▶ _What to produce_
Print only the lines that begin at the line containing "(224, 315) = (380, 176): purple" and end at the last line of the material, both included, without any change.

▶ _Given data_

· · · · ·

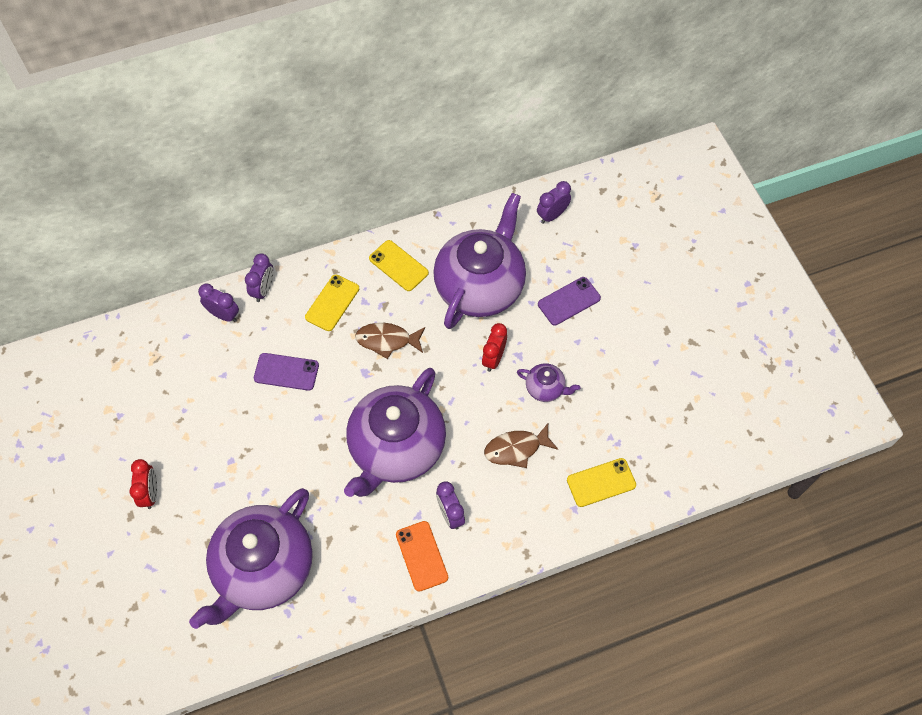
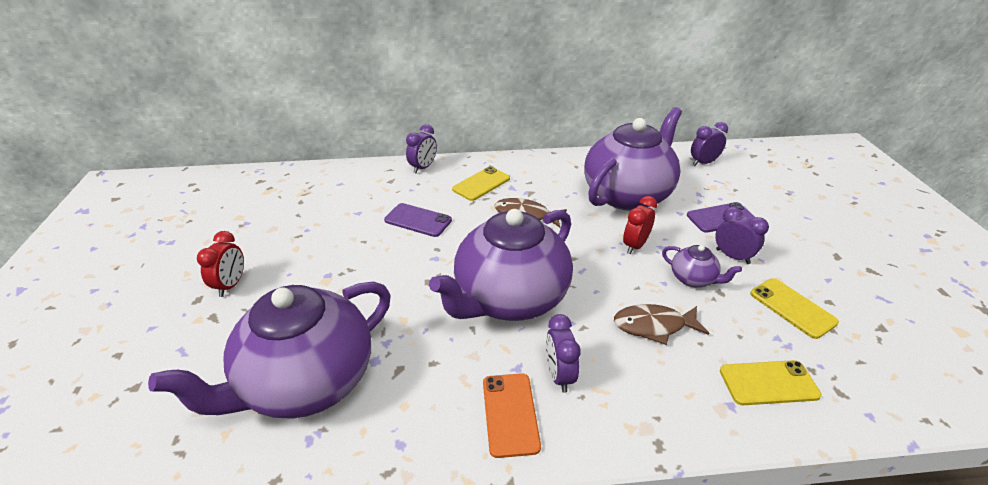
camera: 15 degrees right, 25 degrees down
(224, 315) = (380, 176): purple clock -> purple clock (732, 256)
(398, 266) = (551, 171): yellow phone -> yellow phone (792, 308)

· · · · ·

▶ _Reply to the exercise_
(224, 315) = (380, 176): purple clock -> purple clock (732, 256)
(398, 266) = (551, 171): yellow phone -> yellow phone (792, 308)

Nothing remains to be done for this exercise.